§ **INPUT DATA**
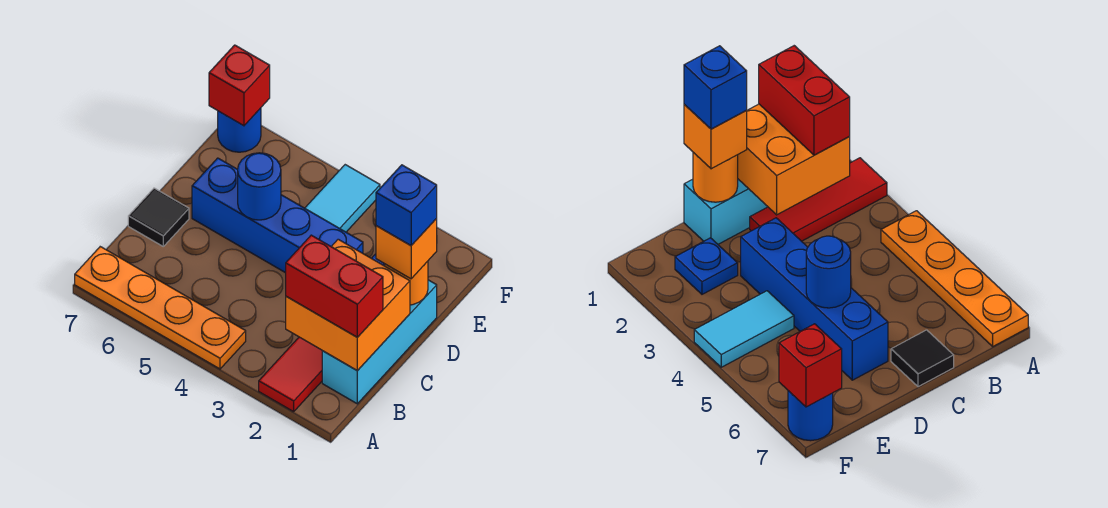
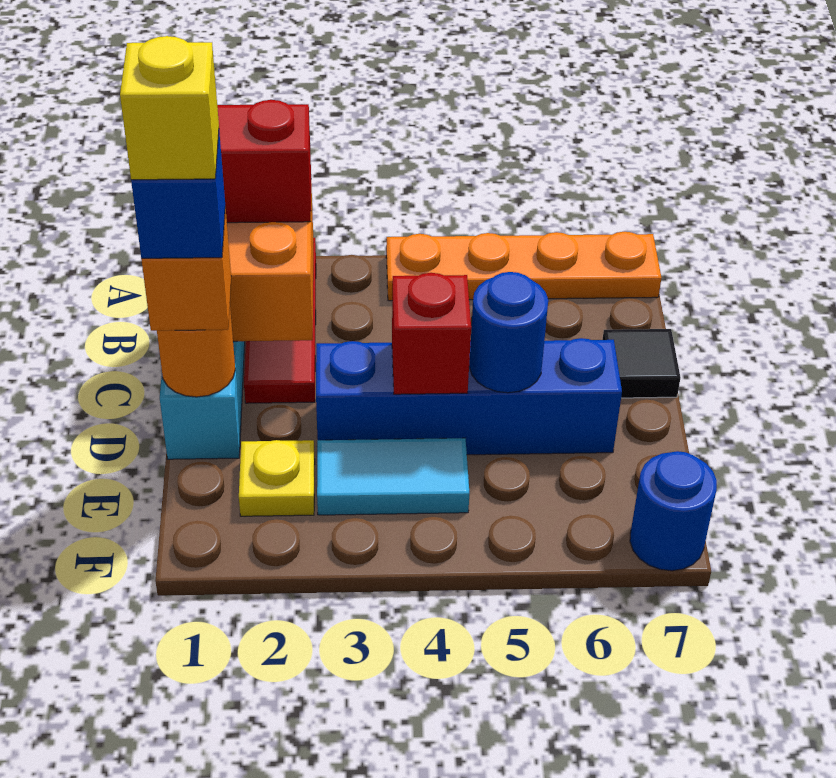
none -> yellow brick D1 level 5
blue plate E2 level 1 -> yellow plate E2 level 1
cyan tile E4:F4 level 1 -> cyan tile E3:E4 level 1
red brick F7 level 2 -> red brick D4 level 2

§ **PROBLEM**
Starting with the line that contains "blue plate E2", restate every line up to and including the last one above, exactly.

§ **SOLUTION TO THIS EXERCISE**
blue plate E2 level 1 -> yellow plate E2 level 1
cyan tile E4:F4 level 1 -> cyan tile E3:E4 level 1
red brick F7 level 2 -> red brick D4 level 2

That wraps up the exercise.